▸ Exercise objective
An exact copy of each line below is needed, with no images in it.

▸ Exercise data
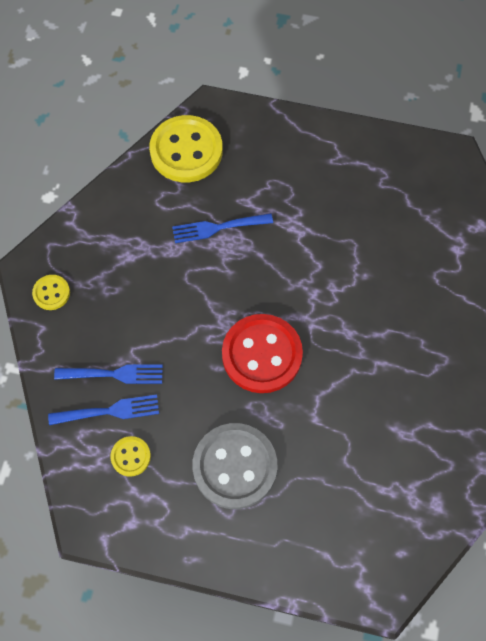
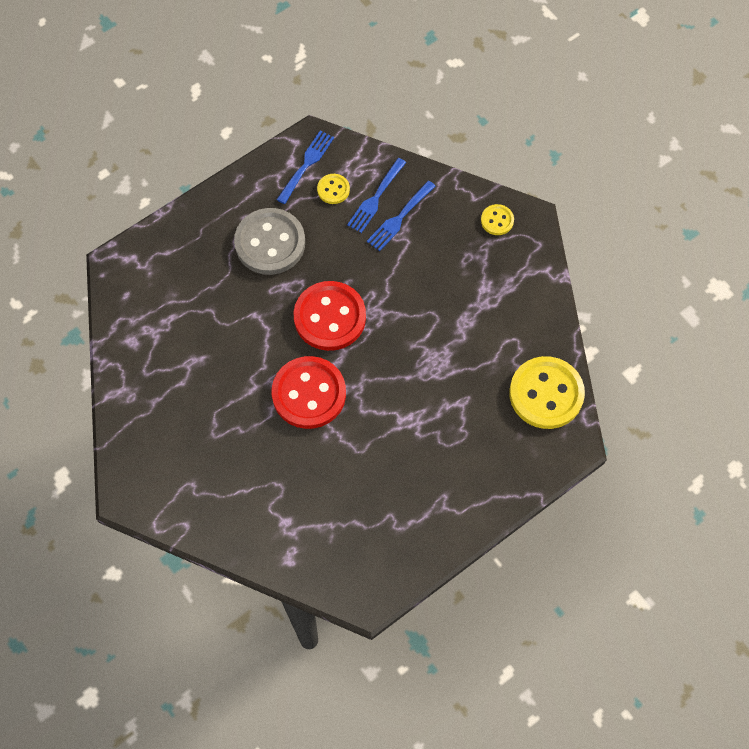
camera: 130 degrees right, 0 degrees up
(218, 228) = (456, 365): blue fork -> blue fork (306, 164)
(343, 316) = (309, 393): none -> red button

▸ Answer area
camera: 130 degrees right, 0 degrees up
(218, 228) = (456, 365): blue fork -> blue fork (306, 164)
(343, 316) = (309, 393): none -> red button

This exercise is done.